Source material below:

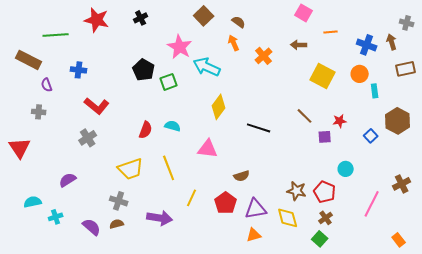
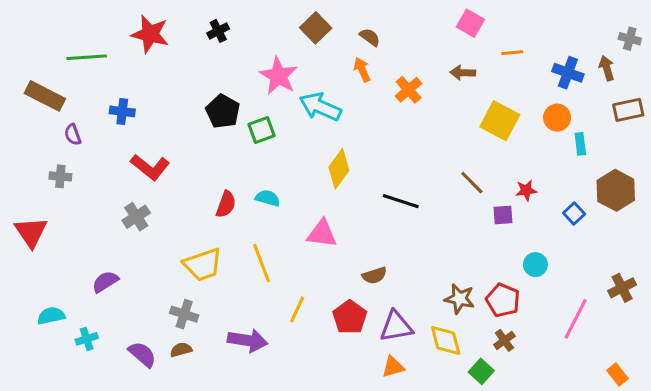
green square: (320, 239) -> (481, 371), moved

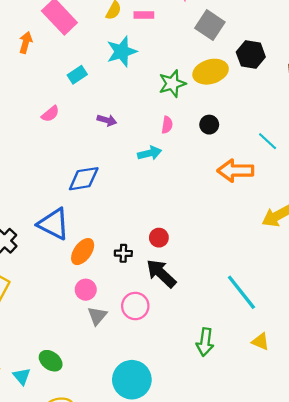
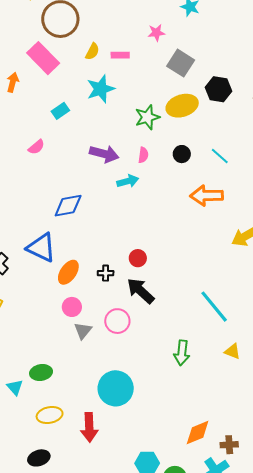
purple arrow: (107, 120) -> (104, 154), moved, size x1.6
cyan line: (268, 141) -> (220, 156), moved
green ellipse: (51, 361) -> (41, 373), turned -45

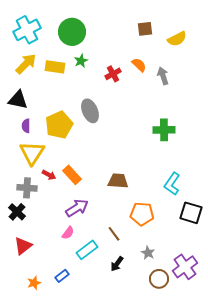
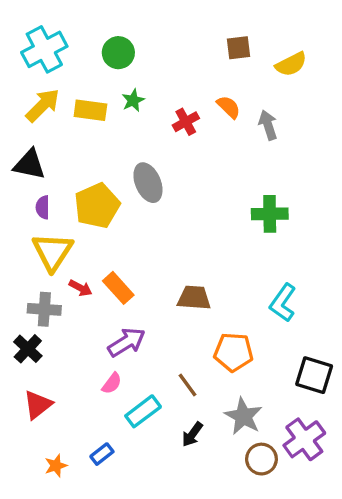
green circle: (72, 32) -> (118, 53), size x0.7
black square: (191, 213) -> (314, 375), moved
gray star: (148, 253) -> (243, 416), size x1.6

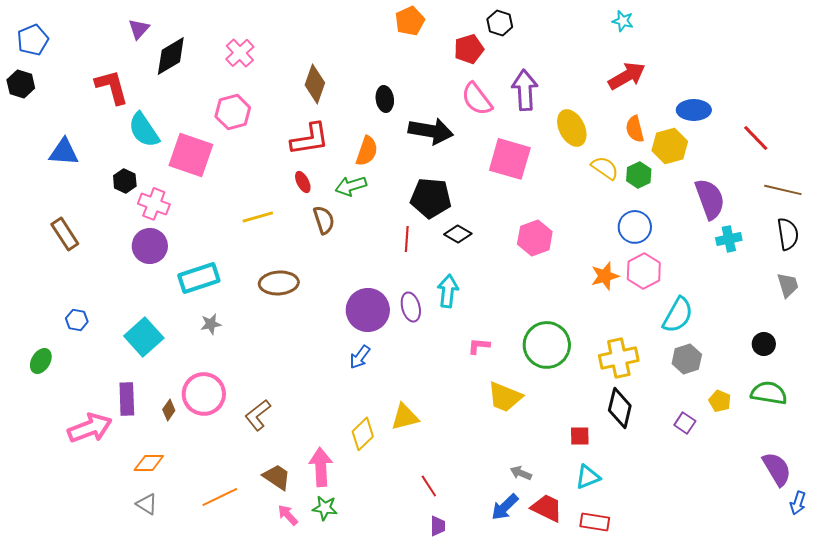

End of Source material.

*Task item*.
Would you output each entry exactly and leave the pictures behind?

*Exercise result*.
green square: (320, 239) -> (481, 371), moved

purple arrow: (107, 120) -> (104, 154), moved, size x1.6
cyan line: (268, 141) -> (220, 156), moved
green ellipse: (51, 361) -> (41, 373), turned -45

green circle: (72, 32) -> (118, 53), size x0.7
black square: (191, 213) -> (314, 375), moved
gray star: (148, 253) -> (243, 416), size x1.6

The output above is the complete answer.